§ Material for this task
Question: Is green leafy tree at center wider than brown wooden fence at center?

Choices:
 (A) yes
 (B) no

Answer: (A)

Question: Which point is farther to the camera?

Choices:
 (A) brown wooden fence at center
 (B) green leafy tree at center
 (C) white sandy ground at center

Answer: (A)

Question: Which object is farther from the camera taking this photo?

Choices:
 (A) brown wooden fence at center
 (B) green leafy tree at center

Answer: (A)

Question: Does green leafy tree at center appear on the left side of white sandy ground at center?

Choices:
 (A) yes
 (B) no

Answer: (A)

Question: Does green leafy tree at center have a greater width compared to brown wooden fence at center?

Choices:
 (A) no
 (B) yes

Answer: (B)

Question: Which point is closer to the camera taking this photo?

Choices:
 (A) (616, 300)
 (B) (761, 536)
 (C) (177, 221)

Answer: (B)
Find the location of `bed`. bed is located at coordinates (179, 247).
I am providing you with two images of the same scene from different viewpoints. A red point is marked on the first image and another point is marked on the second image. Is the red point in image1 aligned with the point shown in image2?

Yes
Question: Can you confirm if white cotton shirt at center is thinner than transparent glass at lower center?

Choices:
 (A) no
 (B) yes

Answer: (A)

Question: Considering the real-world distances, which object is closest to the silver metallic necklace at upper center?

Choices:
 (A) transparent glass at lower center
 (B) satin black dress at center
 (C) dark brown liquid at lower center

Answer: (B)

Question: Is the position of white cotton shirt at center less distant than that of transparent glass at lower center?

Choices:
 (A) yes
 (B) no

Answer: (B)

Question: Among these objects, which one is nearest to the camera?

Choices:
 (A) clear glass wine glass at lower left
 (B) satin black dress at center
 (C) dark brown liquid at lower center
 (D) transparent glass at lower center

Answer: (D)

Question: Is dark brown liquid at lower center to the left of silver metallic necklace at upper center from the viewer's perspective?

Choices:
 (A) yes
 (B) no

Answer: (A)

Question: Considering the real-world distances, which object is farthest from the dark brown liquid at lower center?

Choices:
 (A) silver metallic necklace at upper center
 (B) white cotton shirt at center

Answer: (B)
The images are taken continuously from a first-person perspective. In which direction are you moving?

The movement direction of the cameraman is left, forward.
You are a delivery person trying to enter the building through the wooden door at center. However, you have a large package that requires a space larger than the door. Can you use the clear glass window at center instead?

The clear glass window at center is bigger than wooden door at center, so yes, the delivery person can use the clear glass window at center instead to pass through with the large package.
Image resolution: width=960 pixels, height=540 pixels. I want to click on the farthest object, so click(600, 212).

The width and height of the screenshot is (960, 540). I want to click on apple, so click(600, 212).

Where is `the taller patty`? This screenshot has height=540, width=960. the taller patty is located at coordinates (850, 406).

§ What needs to be done
Turn every line of the records above into a JSON list of strings, one string per line, leaving out the blank lines.

§ Completed task
[
  "Question: Is green leafy tree at center wider than brown wooden fence at center?",
  "Choices:",
  " (A) yes",
  " (B) no",
  "Answer: (A)",
  "Question: Which point is farther to the camera?",
  "Choices:",
  " (A) brown wooden fence at center",
  " (B) green leafy tree at center",
  " (C) white sandy ground at center",
  "Answer: (A)",
  "Question: Which object is farther from the camera taking this photo?",
  "Choices:",
  " (A) brown wooden fence at center",
  " (B) green leafy tree at center",
  "Answer: (A)",
  "Question: Does green leafy tree at center appear on the left side of white sandy ground at center?",
  "Choices:",
  " (A) yes",
  " (B) no",
  "Answer: (A)",
  "Question: Does green leafy tree at center have a greater width compared to brown wooden fence at center?",
  "Choices:",
  " (A) no",
  " (B) yes",
  "Answer: (B)",
  "Question: Which point is closer to the camera taking this photo?",
  "Choices:",
  " (A) (616, 300)",
  " (B) (761, 536)",
  " (C) (177, 221)",
  "Answer: (B)",
  "Find the location of `bed`. bed is located at coordinates (179, 247).",
  "I am providing you with two images of the same scene from different viewpoints. A red point is marked on the first image and another point is marked on the second image. Is the red point in image1 aligned with the point shown in image2?",
  "Yes",
  "Question: Can you confirm if white cotton shirt at center is thinner than transparent glass at lower center?",
  "Choices:",
  " (A) no",
  " (B) yes",
  "Answer: (A)",
  "Question: Considering the real-world distances, which object is closest to the silver metallic necklace at upper center?",
  "Choices:",
  " (A) transparent glass at lower center",
  " (B) satin black dress at center",
  " (C) dark brown liquid at lower center",
  "Answer: (B)",
  "Question: Is the position of white cotton shirt at center less distant than that of transparent glass at lower center?",
  "Choices:",
  " (A) yes",
  " (B) no",
  "Answer: (B)",
  "Question: Among these objects, which one is nearest to the camera?",
  "Choices:",
  " (A) clear glass wine glass at lower left",
  " (B) satin black dress at center",
  " (C) dark brown liquid at lower center",
  " (D) transparent glass at lower center",
  "Answer: (D)",
  "Question: Is dark brown liquid at lower center to the left of silver metallic necklace at upper center from the viewer's perspective?",
  "Choices:",
  " (A) yes",
  " (B) no",
  "Answer: (A)",
  "Question: Considering the real-world distances, which object is farthest from the dark brown liquid at lower center?",
  "Choices:",
  " (A) silver metallic necklace at upper center",
  " (B) white cotton shirt at center",
  "Answer: (B)",
  "The images are taken continuously from a first-person perspective. In which direction are you moving?",
  "The movement direction of the cameraman is left, forward.",
  "You are a delivery person trying to enter the building through the wooden door at center. However, you have a large package that requires a space larger than the door. Can you use the clear glass window at center instead?",
  "The clear glass window at center is bigger than wooden door at center, so yes, the delivery person can use the clear glass window at center instead to pass through with the large package.",
  "Image resolution: width=960 pixels, height=540 pixels. I want to click on the farthest object, so click(600, 212).",
  "The width and height of the screenshot is (960, 540). I want to click on apple, so click(600, 212).",
  "Where is `the taller patty`? This screenshot has height=540, width=960. the taller patty is located at coordinates (850, 406)."
]